Object state change records =>
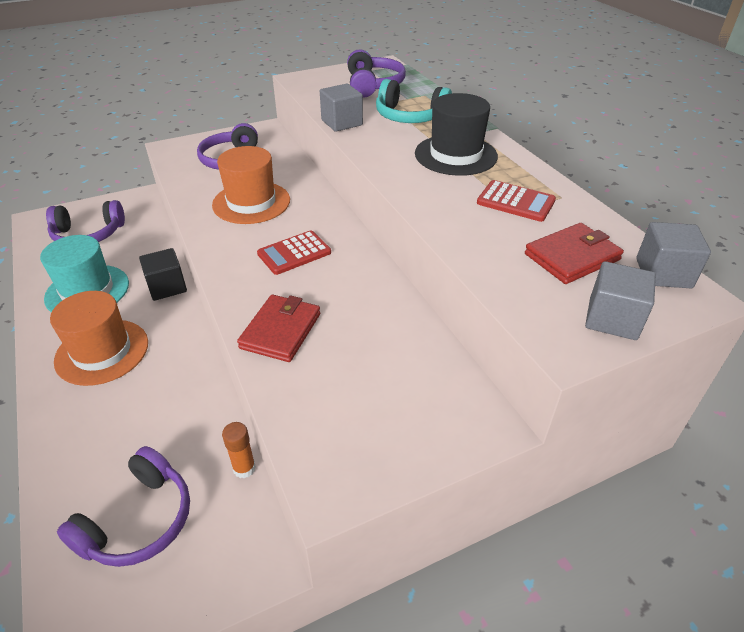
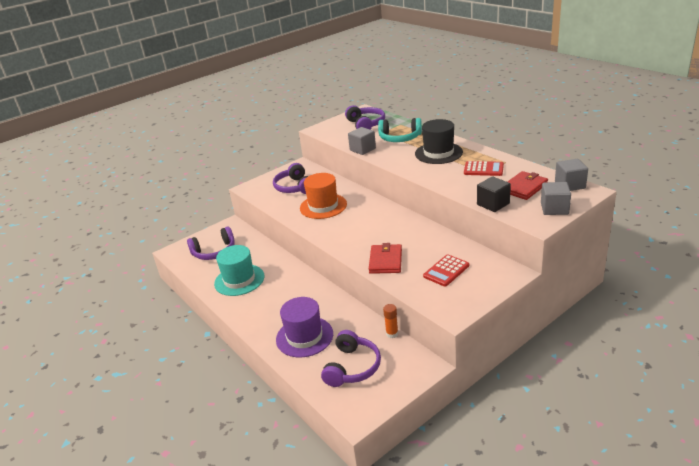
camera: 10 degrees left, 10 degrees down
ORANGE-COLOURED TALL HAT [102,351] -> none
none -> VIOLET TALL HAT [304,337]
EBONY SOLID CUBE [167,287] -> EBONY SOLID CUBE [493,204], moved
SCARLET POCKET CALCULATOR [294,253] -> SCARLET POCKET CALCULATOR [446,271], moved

Work required => Look through the records above and please copy every line in which the string "moved" occurs.

Answer to the problem =>
EBONY SOLID CUBE [167,287] -> EBONY SOLID CUBE [493,204], moved
SCARLET POCKET CALCULATOR [294,253] -> SCARLET POCKET CALCULATOR [446,271], moved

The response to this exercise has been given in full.